Written exercise: Copy the data from the line with "41.11 (250, 58)" up to and including the line with "2,915 (172, 134)", replacing "Seats" with "Members" and changing nothing else.

Data in this exercise:
================================

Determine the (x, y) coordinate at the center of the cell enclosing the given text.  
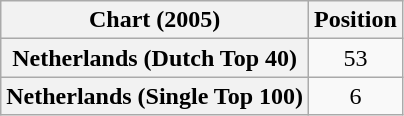
Position (356, 20)
53 (356, 58)
Netherlands (Single Top 100) (155, 96)
6 (356, 96)
Chart (2005) (155, 20)
Netherlands (Dutch Top 40) (155, 58)
For the text-containing cell, return its midpoint in (X, Y) coordinate format. 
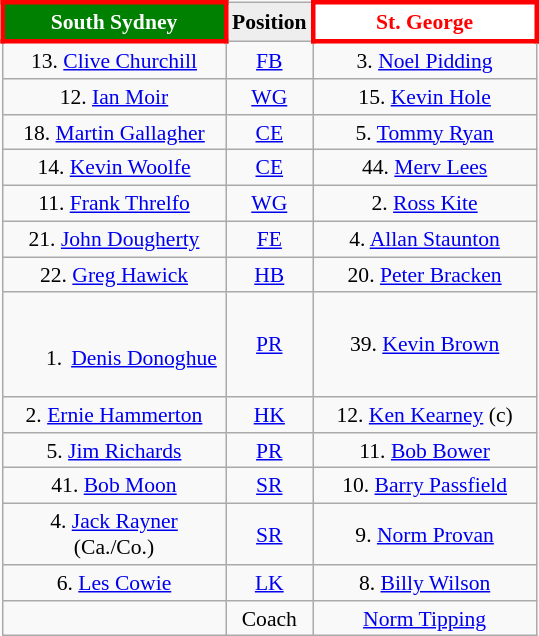
5. Tommy Ryan (424, 132)
13. Clive Churchill (114, 60)
LK (270, 583)
12. Ian Moir (114, 97)
St. George (424, 22)
44. Merv Lees (424, 168)
Coach (270, 618)
9. Norm Provan (424, 534)
South Sydney (114, 22)
21. John Dougherty (114, 239)
39. Kevin Brown (424, 344)
11. Bob Bower (424, 450)
14. Kevin Woolfe (114, 168)
15. Kevin Hole (424, 97)
12. Ken Kearney (c) (424, 415)
FE (270, 239)
2. Ross Kite (424, 203)
20. Peter Bracken (424, 275)
18. Martin Gallagher (114, 132)
Position (270, 22)
4. Jack Rayner (Ca./Co.) (114, 534)
6. Les Cowie (114, 583)
22. Greg Hawick (114, 275)
Norm Tipping (424, 618)
HK (270, 415)
41. Bob Moon (114, 486)
11. Frank Threlfo (114, 203)
3. Noel Pidding (424, 60)
2. Ernie Hammerton (114, 415)
4. Allan Staunton (424, 239)
8. Billy Wilson (424, 583)
HB (270, 275)
10. Barry Passfield (424, 486)
5. Jim Richards (114, 450)
Denis Donoghue (114, 344)
FB (270, 60)
Identify which cell holds the provided text, then report its (X, Y) central coordinate. 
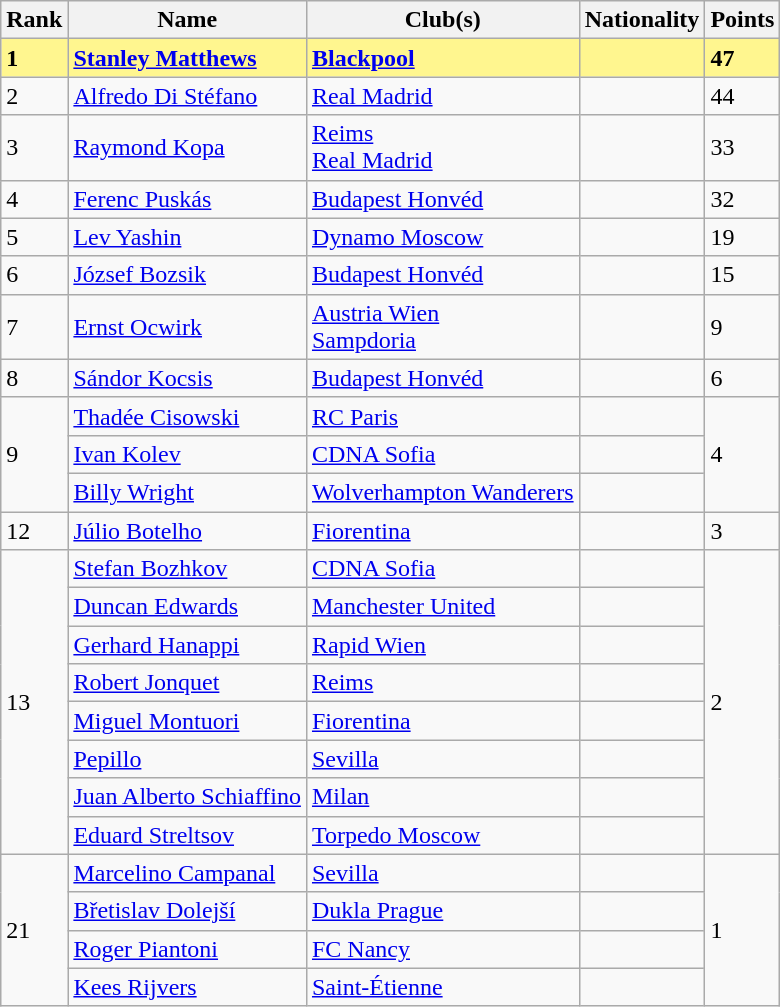
Real Madrid (442, 96)
Club(s) (442, 20)
Thadée Cisowski (188, 416)
Saint-Étienne (442, 987)
Ernst Ocwirk (188, 326)
33 (742, 148)
Nationality (642, 20)
Ferenc Puskás (188, 199)
Sándor Kocsis (188, 378)
Ivan Kolev (188, 454)
József Bozsik (188, 275)
Stanley Matthews (188, 58)
Rapid Wien (442, 645)
47 (742, 58)
44 (742, 96)
Raymond Kopa (188, 148)
7 (34, 326)
Lev Yashin (188, 237)
Duncan Edwards (188, 607)
8 (34, 378)
Torpedo Moscow (442, 835)
Billy Wright (188, 492)
Points (742, 20)
Juan Alberto Schiaffino (188, 797)
Robert Jonquet (188, 683)
Alfredo Di Stéfano (188, 96)
13 (34, 702)
Reims (442, 683)
Marcelino Campanal (188, 873)
Wolverhampton Wanderers (442, 492)
Břetislav Dolejší (188, 911)
Stefan Bozhkov (188, 569)
19 (742, 237)
Blackpool (442, 58)
Name (188, 20)
32 (742, 199)
FC Nancy (442, 949)
Manchester United (442, 607)
Gerhard Hanappi (188, 645)
Austria Wien Sampdoria (442, 326)
Júlio Botelho (188, 531)
Reims Real Madrid (442, 148)
Kees Rijvers (188, 987)
Dynamo Moscow (442, 237)
Roger Piantoni (188, 949)
Milan (442, 797)
Pepillo (188, 759)
Dukla Prague (442, 911)
21 (34, 930)
Eduard Streltsov (188, 835)
RC Paris (442, 416)
Rank (34, 20)
15 (742, 275)
5 (34, 237)
12 (34, 531)
Miguel Montuori (188, 721)
Identify which cell holds the provided text, then report its [X, Y] central coordinate. 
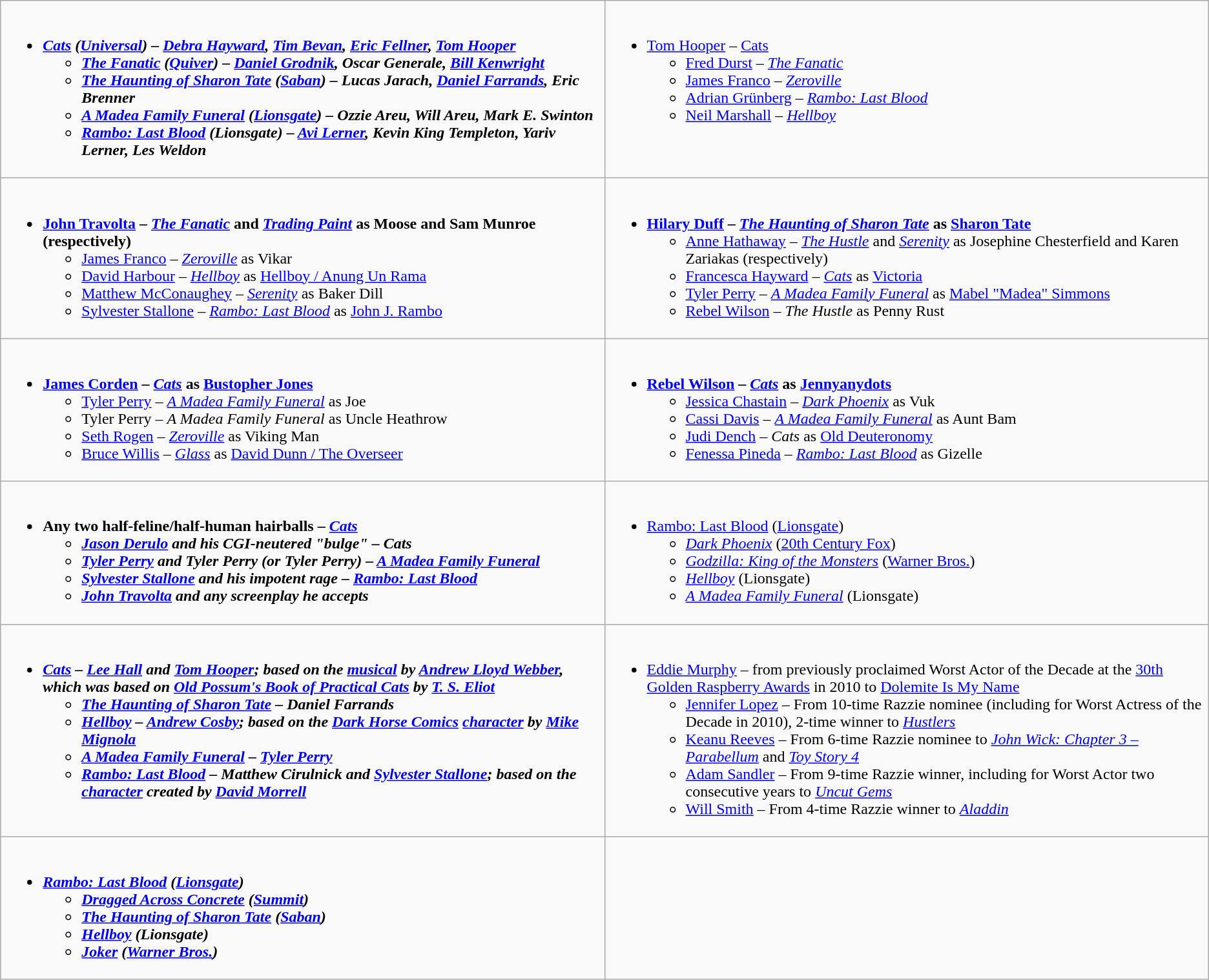
Tom Hooper – CatsFred Durst – The FanaticJames Franco – ZerovilleAdrian Grünberg – Rambo: Last BloodNeil Marshall – Hellboy [907, 89]
Rambo: Last Blood (Lionsgate)Dragged Across Concrete (Summit)The Haunting of Sharon Tate (Saban)Hellboy (Lionsgate)Joker (Warner Bros.) [302, 908]
Determine the [x, y] coordinate at the center of the cell enclosing the given text.  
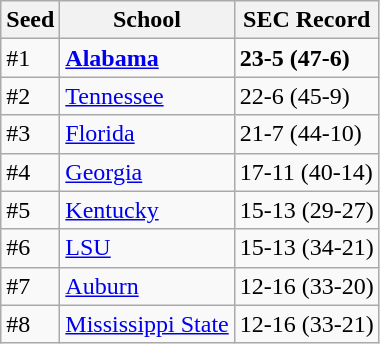
#3 [30, 134]
Alabama [147, 58]
23-5 (47-6) [306, 58]
#7 [30, 286]
#2 [30, 96]
#6 [30, 248]
Georgia [147, 172]
SEC Record [306, 20]
Seed [30, 20]
#8 [30, 324]
LSU [147, 248]
Kentucky [147, 210]
#1 [30, 58]
#4 [30, 172]
Auburn [147, 286]
17-11 (40-14) [306, 172]
Florida [147, 134]
15-13 (34-21) [306, 248]
School [147, 20]
12-16 (33-20) [306, 286]
Tennessee [147, 96]
15-13 (29-27) [306, 210]
21-7 (44-10) [306, 134]
Mississippi State [147, 324]
22-6 (45-9) [306, 96]
#5 [30, 210]
12-16 (33-21) [306, 324]
For the text-containing cell, return its midpoint in (x, y) coordinate format. 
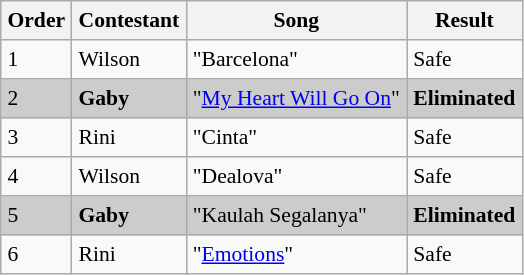
1 (36, 60)
5 (36, 216)
Song (296, 20)
Order (36, 20)
"Kaulah Segalanya" (296, 216)
"Emotions" (296, 254)
Contestant (129, 20)
"Barcelona" (296, 60)
2 (36, 98)
4 (36, 176)
3 (36, 138)
6 (36, 254)
"Cinta" (296, 138)
Result (464, 20)
"Dealova" (296, 176)
"My Heart Will Go On" (296, 98)
Capture the cell that displays the provided text and extract its (X, Y) central coordinate. 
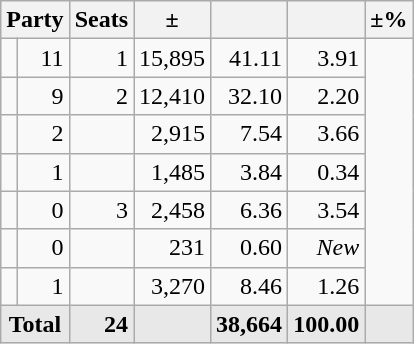
41.11 (250, 58)
0.60 (250, 248)
1,485 (172, 172)
2,458 (172, 210)
12,410 (172, 96)
24 (101, 324)
15,895 (172, 58)
±% (389, 20)
7.54 (250, 134)
6.36 (250, 210)
Seats (101, 20)
2.20 (326, 96)
Total (35, 324)
32.10 (250, 96)
100.00 (326, 324)
3.91 (326, 58)
231 (172, 248)
3.66 (326, 134)
2,915 (172, 134)
11 (43, 58)
9 (43, 96)
8.46 (250, 286)
3 (101, 210)
New (326, 248)
Party (35, 20)
3.84 (250, 172)
3,270 (172, 286)
1.26 (326, 286)
0.34 (326, 172)
± (172, 20)
3.54 (326, 210)
38,664 (250, 324)
Determine the (x, y) coordinate at the center of the cell enclosing the given text.  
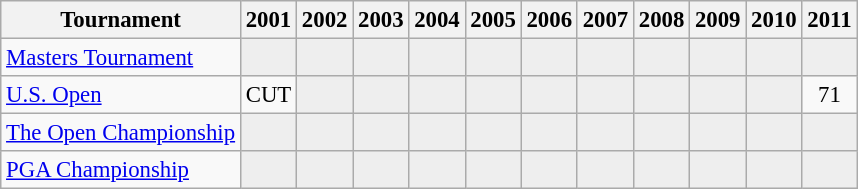
2001 (268, 20)
PGA Championship (121, 170)
Tournament (121, 20)
2008 (661, 20)
2003 (381, 20)
2005 (493, 20)
2011 (830, 20)
2010 (774, 20)
71 (830, 95)
2009 (718, 20)
The Open Championship (121, 133)
2007 (605, 20)
U.S. Open (121, 95)
Masters Tournament (121, 58)
2002 (325, 20)
2006 (549, 20)
2004 (437, 20)
CUT (268, 95)
Locate the cell with the specified text and output its (X, Y) center coordinate. 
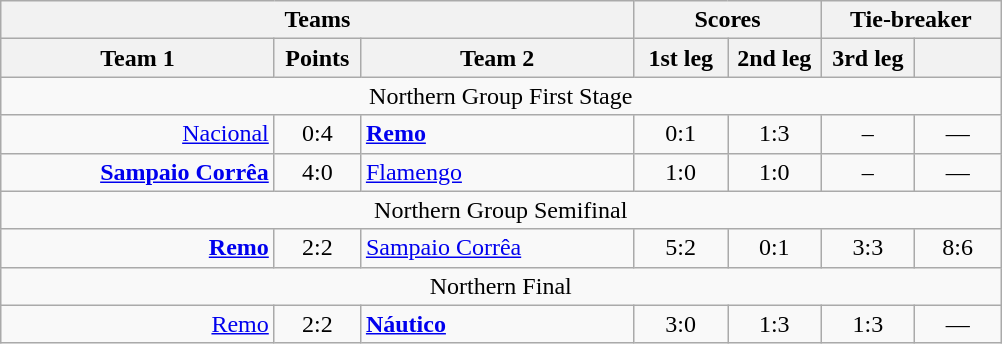
3:0 (681, 324)
Flamengo (497, 172)
Tie-breaker (911, 20)
Northern Final (501, 286)
Náutico (497, 324)
8:6 (958, 248)
Northern Group First Stage (501, 96)
Team 1 (138, 58)
Northern Group Semifinal (501, 210)
Teams (318, 20)
Team 2 (497, 58)
3rd leg (868, 58)
4:0 (317, 172)
1st leg (681, 58)
0:4 (317, 134)
5:2 (681, 248)
Scores (728, 20)
2nd leg (775, 58)
3:3 (868, 248)
Nacional (138, 134)
Points (317, 58)
Locate the cell with the specified text and output its [x, y] center coordinate. 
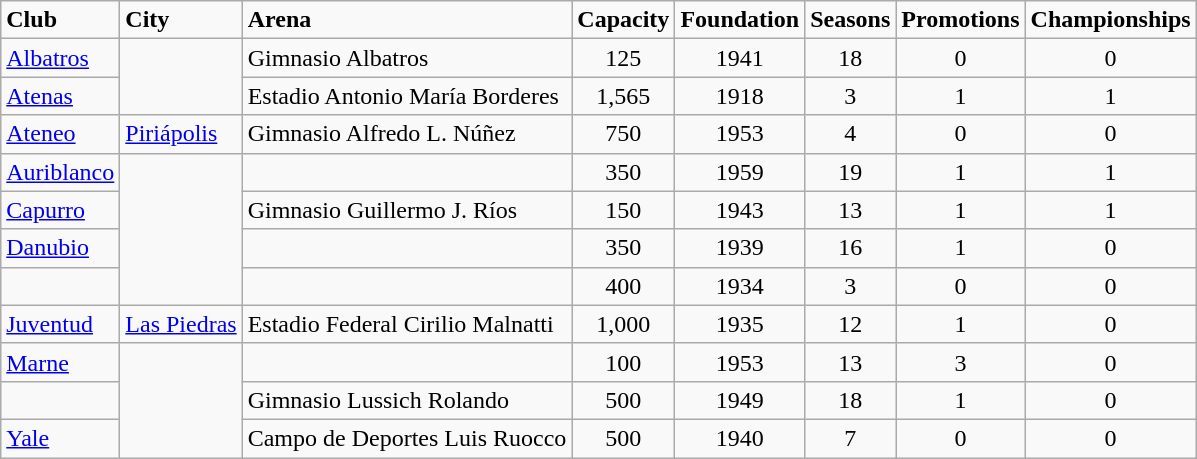
Auriblanco [60, 172]
1934 [740, 286]
Juventud [60, 324]
Seasons [850, 20]
Foundation [740, 20]
1,000 [624, 324]
Club [60, 20]
1943 [740, 210]
1935 [740, 324]
150 [624, 210]
Arena [407, 20]
Gimnasio Alfredo L. Núñez [407, 134]
Marne [60, 362]
100 [624, 362]
7 [850, 438]
Yale [60, 438]
Promotions [960, 20]
Ateneo [60, 134]
Gimnasio Lussich Rolando [407, 400]
1959 [740, 172]
Gimnasio Guillermo J. Ríos [407, 210]
Piriápolis [181, 134]
Danubio [60, 248]
125 [624, 58]
Championships [1110, 20]
12 [850, 324]
1940 [740, 438]
Capacity [624, 20]
750 [624, 134]
Albatros [60, 58]
Las Piedras [181, 324]
Campo de Deportes Luis Ruocco [407, 438]
Atenas [60, 96]
1941 [740, 58]
1949 [740, 400]
1,565 [624, 96]
4 [850, 134]
Capurro [60, 210]
400 [624, 286]
Gimnasio Albatros [407, 58]
1918 [740, 96]
Estadio Antonio María Borderes [407, 96]
City [181, 20]
16 [850, 248]
Estadio Federal Cirilio Malnatti [407, 324]
1939 [740, 248]
19 [850, 172]
Return the (X, Y) coordinate for the center point of the cell that contains the specified text.  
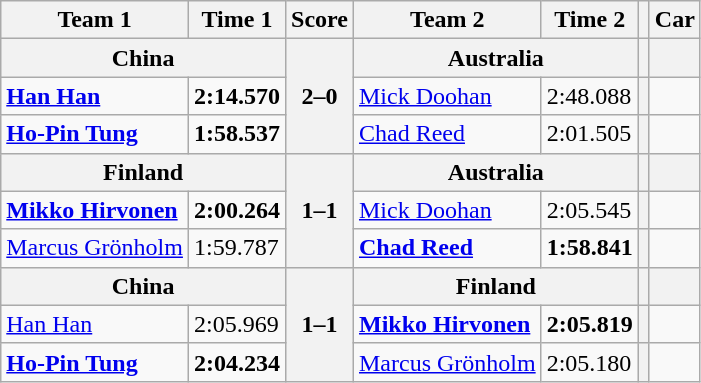
2:01.505 (590, 134)
2:48.088 (590, 96)
1:58.841 (590, 248)
2:05.819 (590, 324)
2:05.545 (590, 210)
1:58.537 (236, 134)
Time 1 (236, 20)
Score (320, 20)
Team 2 (447, 20)
2:05.180 (590, 362)
1:59.787 (236, 248)
Car (674, 20)
2:00.264 (236, 210)
Team 1 (95, 20)
2–0 (320, 96)
2:14.570 (236, 96)
Time 2 (590, 20)
2:04.234 (236, 362)
2:05.969 (236, 324)
From the cell containing the given text, extract its center point as (X, Y) coordinate. 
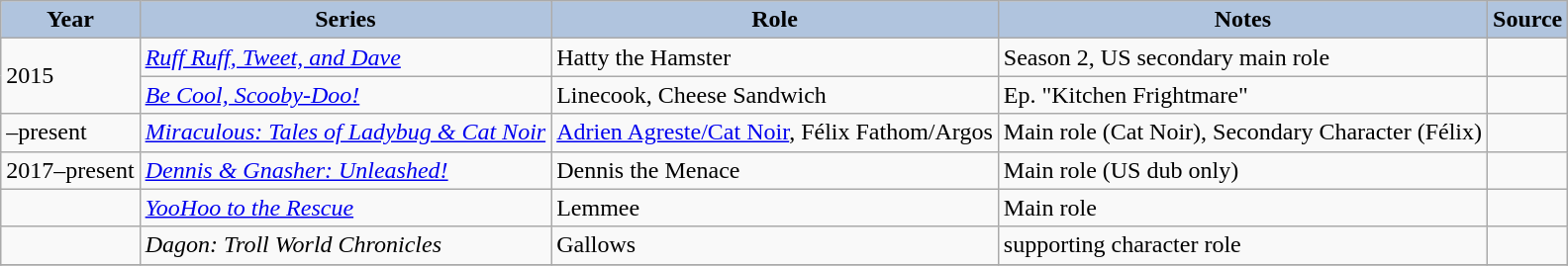
YooHoo to the Rescue (345, 208)
2017–present (70, 170)
Year (70, 20)
Dagon: Troll World Chronicles (345, 245)
Dennis & Gnasher: Unleashed! (345, 170)
supporting character role (1242, 245)
Miraculous: Tales of Ladybug & Cat Noir (345, 133)
Dennis the Menace (775, 170)
Role (775, 20)
Hatty the Hamster (775, 57)
2015 (70, 76)
–present (70, 133)
Main role (1242, 208)
Main role (US dub only) (1242, 170)
Gallows (775, 245)
Lemmee (775, 208)
Ruff Ruff, Tweet, and Dave (345, 57)
Season 2, US secondary main role (1242, 57)
Linecook, Cheese Sandwich (775, 95)
Notes (1242, 20)
Adrien Agreste/Cat Noir, Félix Fathom/Argos (775, 133)
Source (1528, 20)
Main role (Cat Noir), Secondary Character (Félix) (1242, 133)
Ep. "Kitchen Frightmare" (1242, 95)
Series (345, 20)
Be Cool, Scooby-Doo! (345, 95)
Determine the (x, y) coordinate at the center of the cell enclosing the given text.  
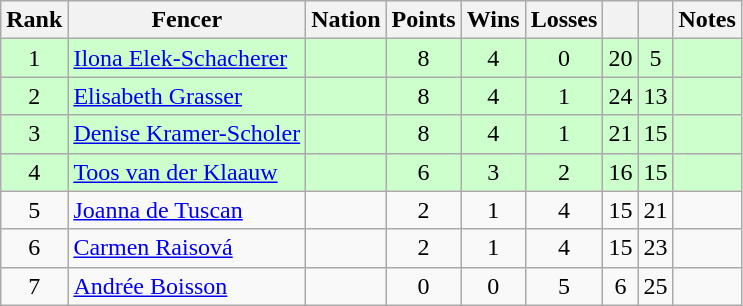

================================

Solution to the problem:
41.11 (250, 58)
0.60 (250, 248)
1,485 (172, 172)
2,458 (172, 210)
12,410 (172, 96)
24 (101, 324)
15,895 (172, 58)
±% (389, 20)
7.54 (250, 134)
6.36 (250, 210)
Members (101, 20)
2.20 (326, 96)
Total (35, 324)
32.10 (250, 96)
100.00 (326, 324)
3.91 (326, 58)
231 (172, 248)
3.66 (326, 134)
2,915 (172, 134)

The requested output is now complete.